MATERIAL SHOWN:
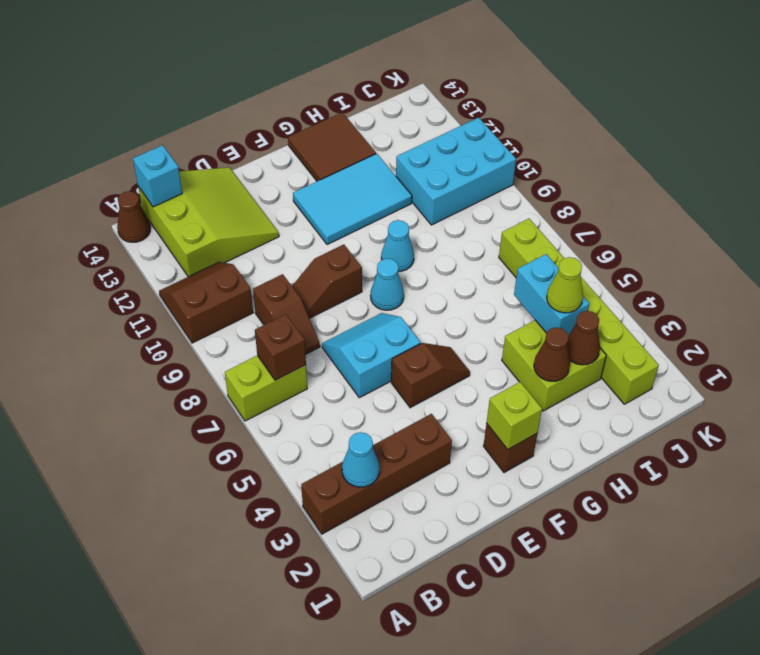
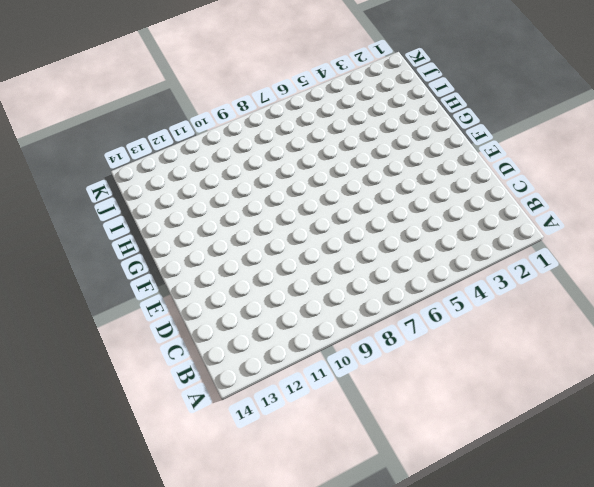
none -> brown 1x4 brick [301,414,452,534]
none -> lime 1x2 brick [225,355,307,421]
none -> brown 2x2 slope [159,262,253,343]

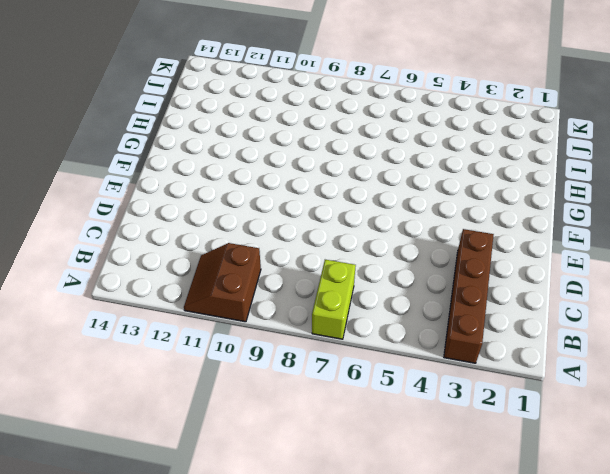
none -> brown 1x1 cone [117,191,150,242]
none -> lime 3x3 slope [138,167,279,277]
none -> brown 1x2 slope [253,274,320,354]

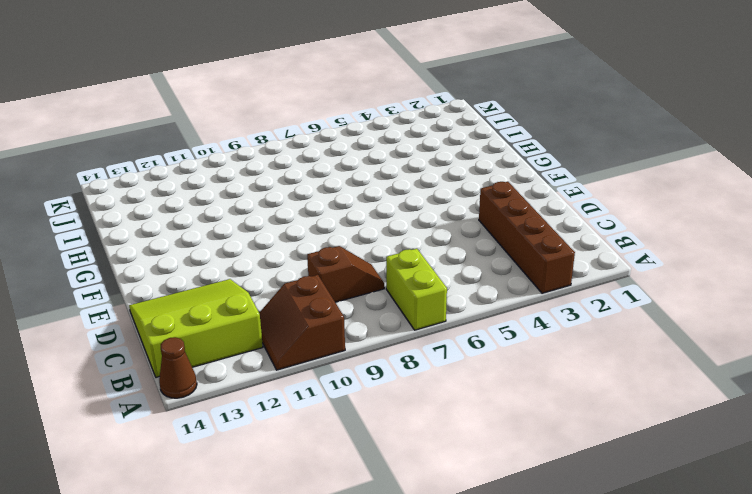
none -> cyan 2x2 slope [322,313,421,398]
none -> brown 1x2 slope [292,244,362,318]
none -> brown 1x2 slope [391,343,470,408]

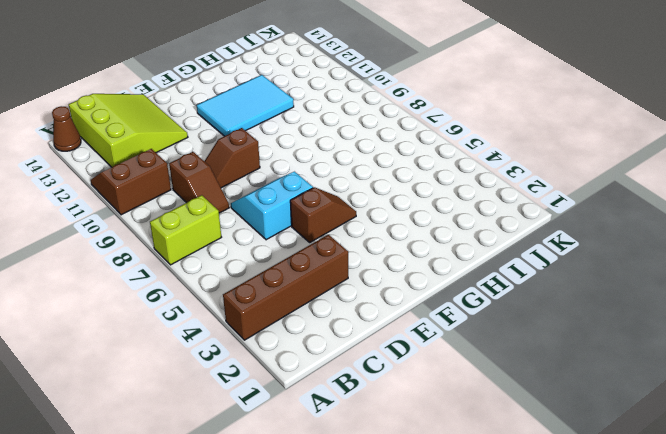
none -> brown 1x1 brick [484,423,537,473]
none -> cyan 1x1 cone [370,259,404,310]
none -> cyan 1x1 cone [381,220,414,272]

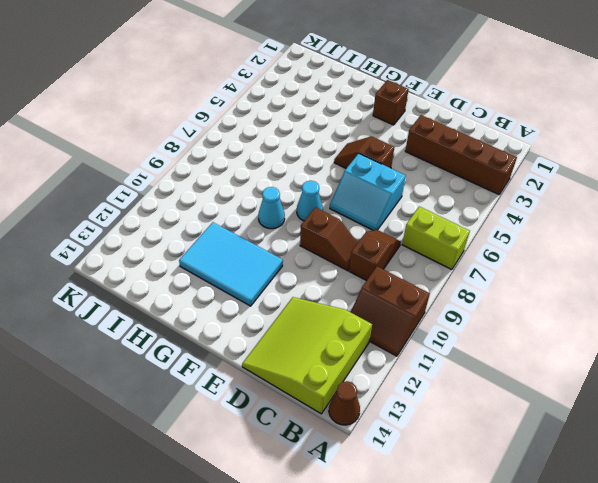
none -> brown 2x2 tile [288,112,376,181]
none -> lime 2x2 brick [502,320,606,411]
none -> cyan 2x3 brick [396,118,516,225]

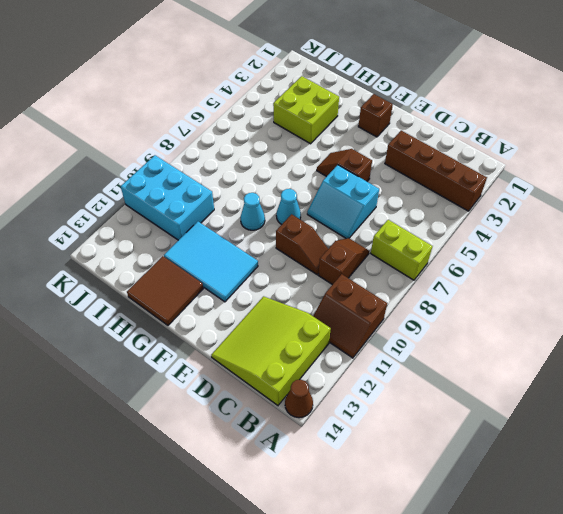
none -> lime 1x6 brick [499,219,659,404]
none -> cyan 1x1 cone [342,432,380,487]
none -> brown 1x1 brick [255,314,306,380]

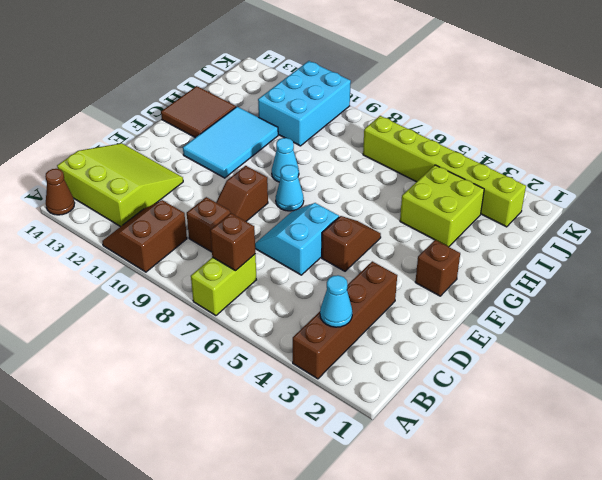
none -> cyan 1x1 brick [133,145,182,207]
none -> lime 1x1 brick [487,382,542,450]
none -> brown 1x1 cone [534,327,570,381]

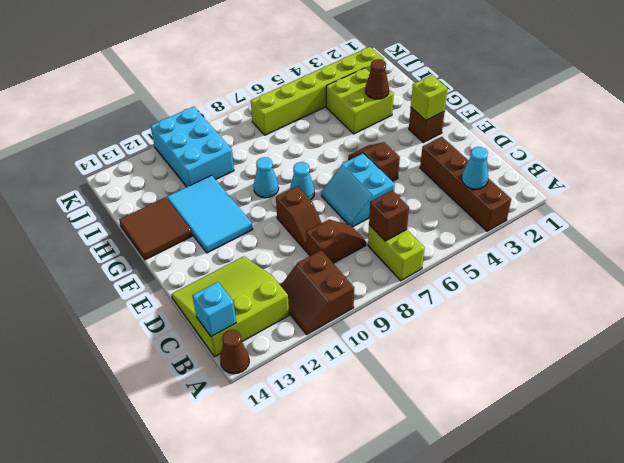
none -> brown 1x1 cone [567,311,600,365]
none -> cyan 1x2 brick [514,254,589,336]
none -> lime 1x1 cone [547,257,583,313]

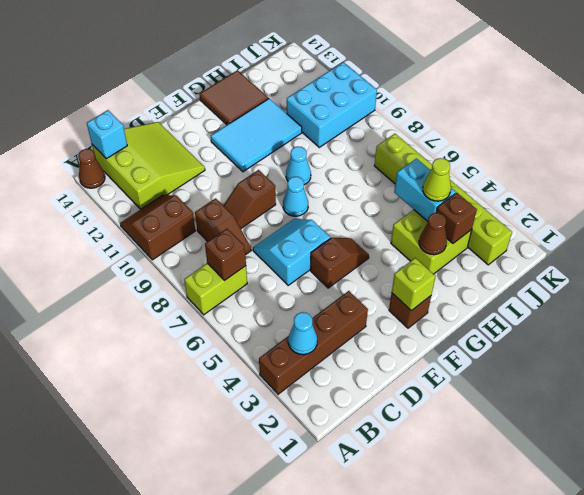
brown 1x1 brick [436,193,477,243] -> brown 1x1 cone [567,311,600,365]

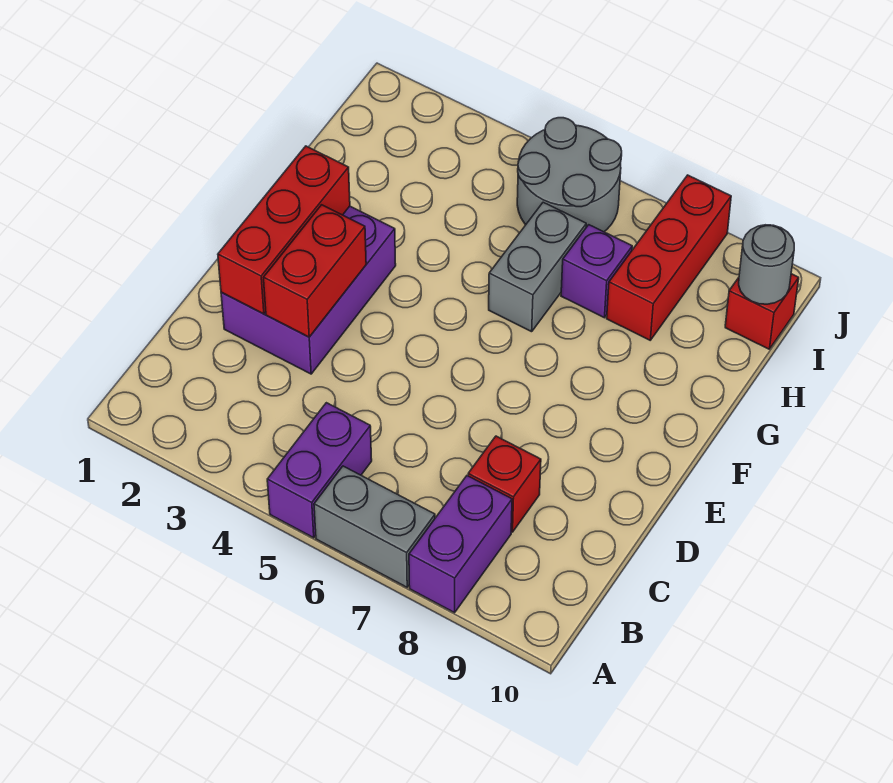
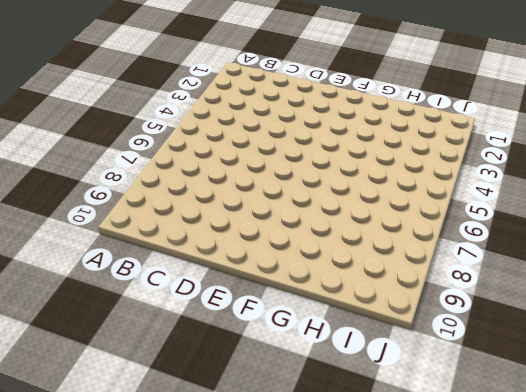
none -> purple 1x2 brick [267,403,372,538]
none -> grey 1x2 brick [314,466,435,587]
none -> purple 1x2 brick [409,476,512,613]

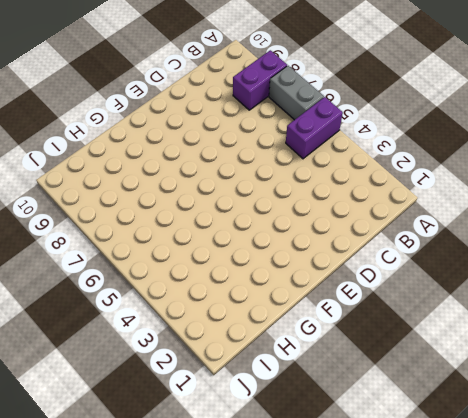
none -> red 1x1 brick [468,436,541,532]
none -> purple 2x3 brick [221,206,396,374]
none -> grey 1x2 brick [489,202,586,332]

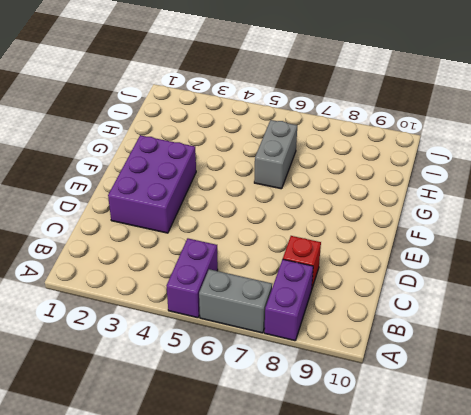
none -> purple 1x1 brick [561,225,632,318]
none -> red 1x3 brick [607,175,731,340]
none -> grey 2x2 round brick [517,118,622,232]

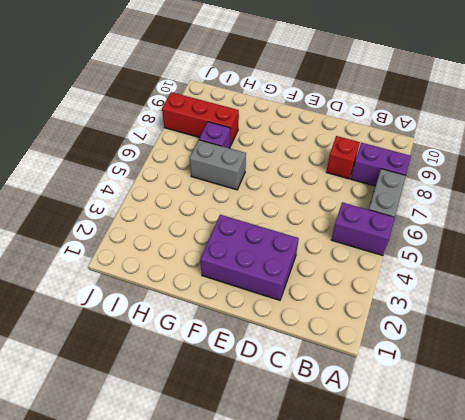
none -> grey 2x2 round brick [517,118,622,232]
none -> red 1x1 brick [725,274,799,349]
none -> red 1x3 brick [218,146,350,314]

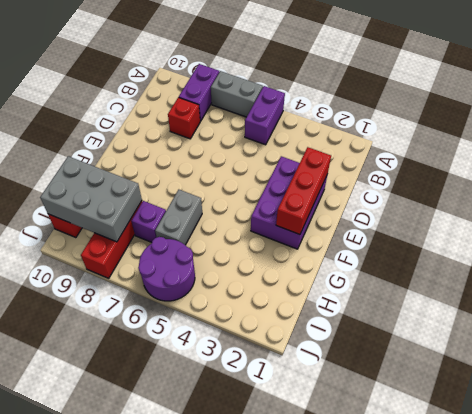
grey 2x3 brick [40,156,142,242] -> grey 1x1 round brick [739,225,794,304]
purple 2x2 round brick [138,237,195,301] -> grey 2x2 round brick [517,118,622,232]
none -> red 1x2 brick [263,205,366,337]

WHAT YOU SHOULD DO: Find the line with "none -> grey 1x2 brick [489,202,586,332]" in the listing and extract it and all lines after it through the end, exactly, without the pictures.

EXERCISE RESPONSE:
none -> grey 1x2 brick [489,202,586,332]

none -> purple 1x1 brick [561,225,632,318]
none -> red 1x3 brick [607,175,731,340]
none -> grey 2x2 round brick [517,118,622,232]

none -> grey 2x2 round brick [517,118,622,232]
none -> red 1x1 brick [725,274,799,349]
none -> red 1x3 brick [218,146,350,314]

grey 2x3 brick [40,156,142,242] -> grey 1x1 round brick [739,225,794,304]
purple 2x2 round brick [138,237,195,301] -> grey 2x2 round brick [517,118,622,232]
none -> red 1x2 brick [263,205,366,337]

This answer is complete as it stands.